::: DATA SUPPLIED :::

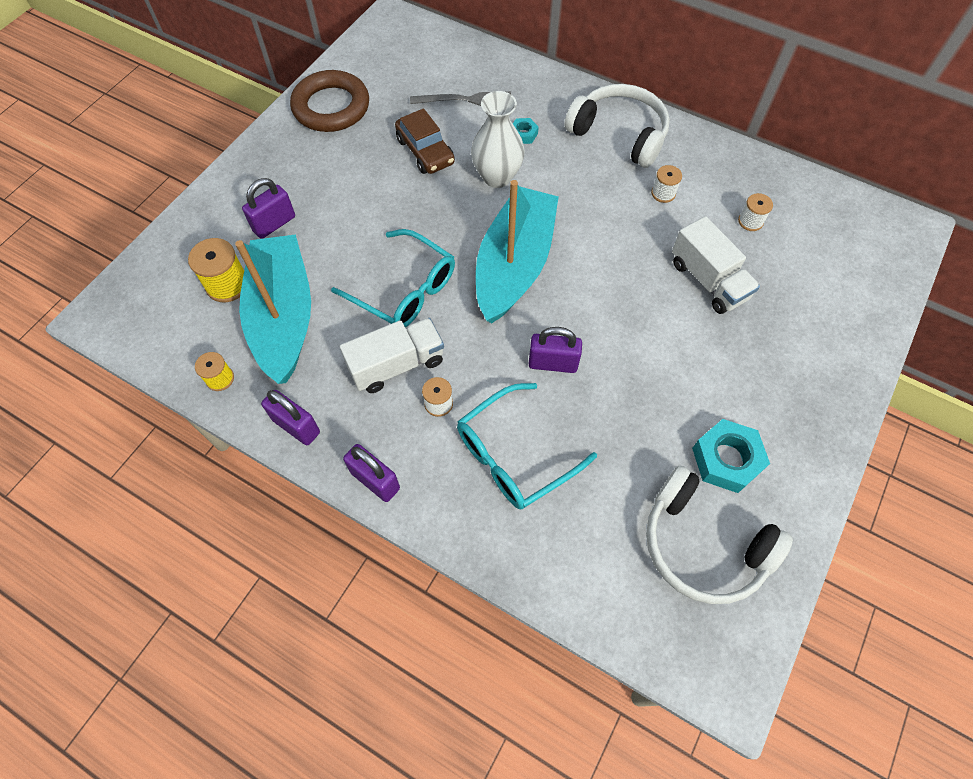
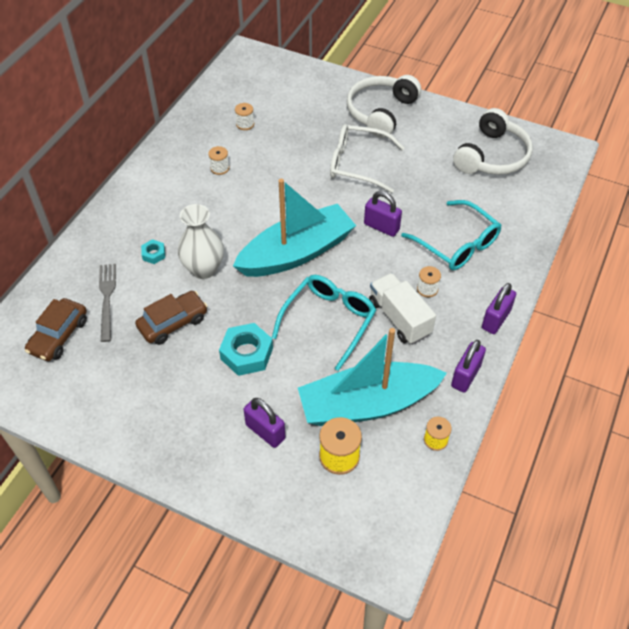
camera: 95 degrees left, 10 degrees down
(331, 107) = (109, 409): brown ring -> none
(424, 68) = (59, 336): none -> brown car
(514, 265) = (296, 253): turquoise boat -> turquoise boat turned 135 degrees clockwise
(553, 363) = (381, 227): purple padlock -> purple padlock turned 60 degrees counterclockwise
(619, 134) = (156, 193): white headphones -> white headphones (381, 112)
(676, 348) = (358, 164): none -> white glasses
(708, 280) = (299, 147): white truck -> none
(726, 459) = (435, 144): turquoise nut -> turquoise nut (246, 353)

:::

YOUR INSTRUCTIONS:
The answer is the line with "(619, 134) = (156, 193): white" plus every line after it, printed exactly as they appear above.

TASK RESPONSE:
(619, 134) = (156, 193): white headphones -> white headphones (381, 112)
(676, 348) = (358, 164): none -> white glasses
(708, 280) = (299, 147): white truck -> none
(726, 459) = (435, 144): turquoise nut -> turquoise nut (246, 353)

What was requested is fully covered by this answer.